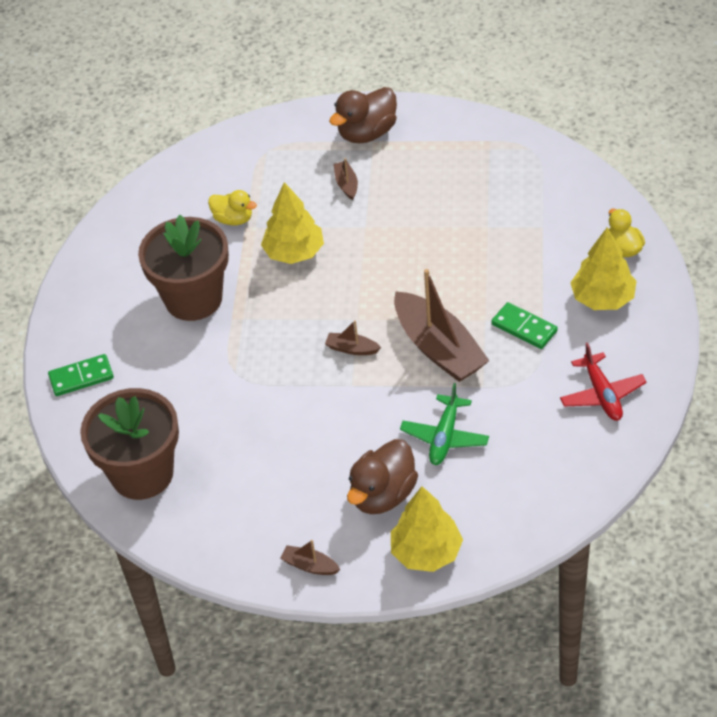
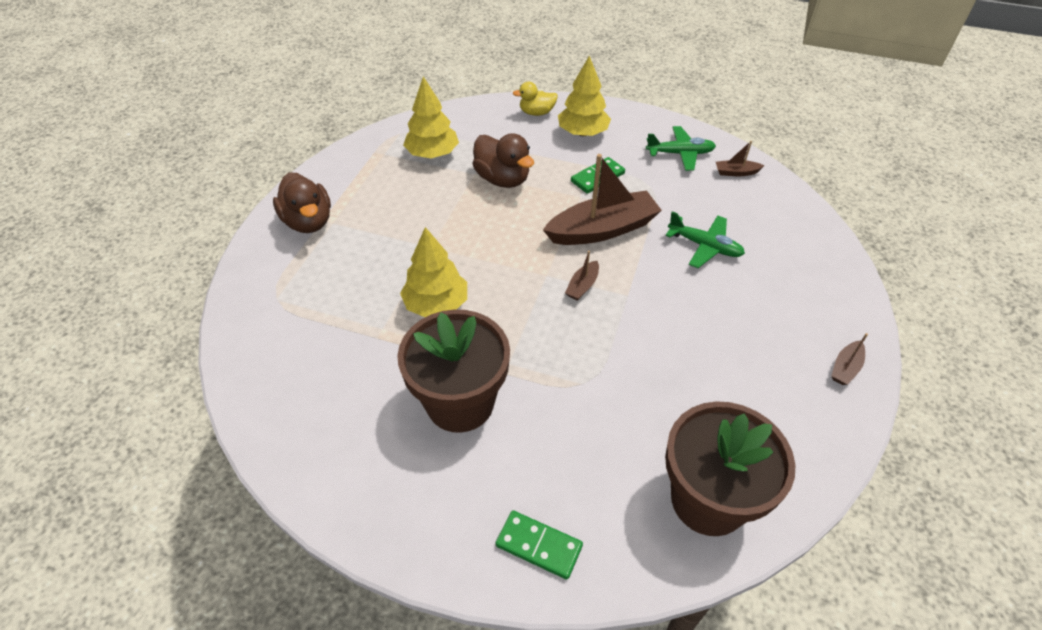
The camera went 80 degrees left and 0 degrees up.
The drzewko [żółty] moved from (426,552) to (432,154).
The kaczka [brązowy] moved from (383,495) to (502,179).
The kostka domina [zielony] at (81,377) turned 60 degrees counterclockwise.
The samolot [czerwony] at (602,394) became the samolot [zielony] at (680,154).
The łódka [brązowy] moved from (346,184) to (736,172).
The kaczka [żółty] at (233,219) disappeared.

++++++

▶ [What you need to do]:
Every entry in the listing is to be duplicated precisely, except for its pictures.

▶ [Solution to this problem]:
The camera went 80 degrees left and 0 degrees up.
The drzewko [żółty] moved from (426,552) to (432,154).
The kaczka [brązowy] moved from (383,495) to (502,179).
The kostka domina [zielony] at (81,377) turned 60 degrees counterclockwise.
The samolot [czerwony] at (602,394) became the samolot [zielony] at (680,154).
The łódka [brązowy] moved from (346,184) to (736,172).
The kaczka [żółty] at (233,219) disappeared.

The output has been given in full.